WHAT IS EXPECTED:
Search through the entries for the word "pink" and copy every line that has it.

RECORDS TO USE:
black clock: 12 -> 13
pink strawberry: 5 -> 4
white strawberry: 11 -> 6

==

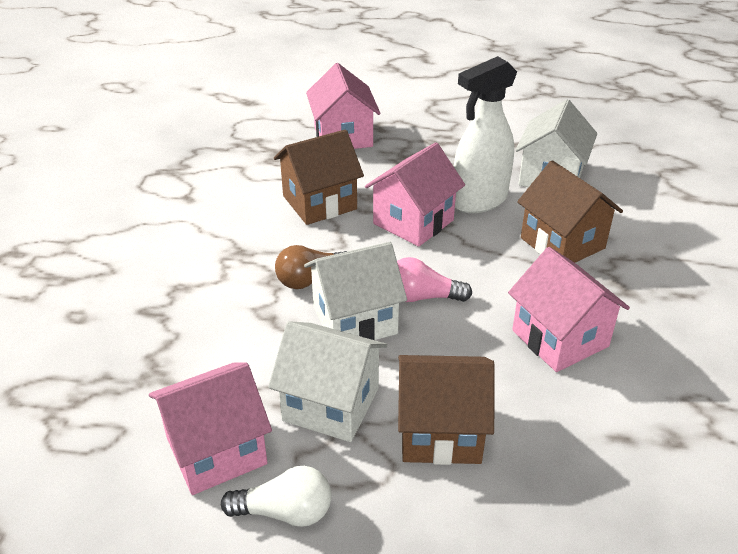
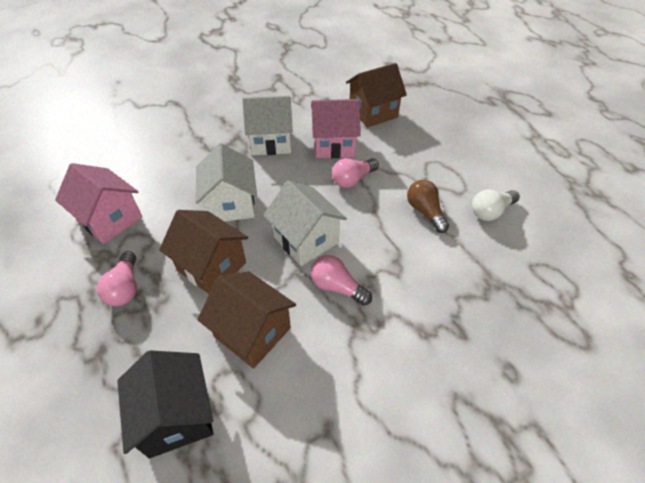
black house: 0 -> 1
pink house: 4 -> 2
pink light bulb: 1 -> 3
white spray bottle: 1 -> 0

SOLUTION TO THE EXERCISE:
pink strawberry: 5 -> 4
pink house: 4 -> 2
pink light bulb: 1 -> 3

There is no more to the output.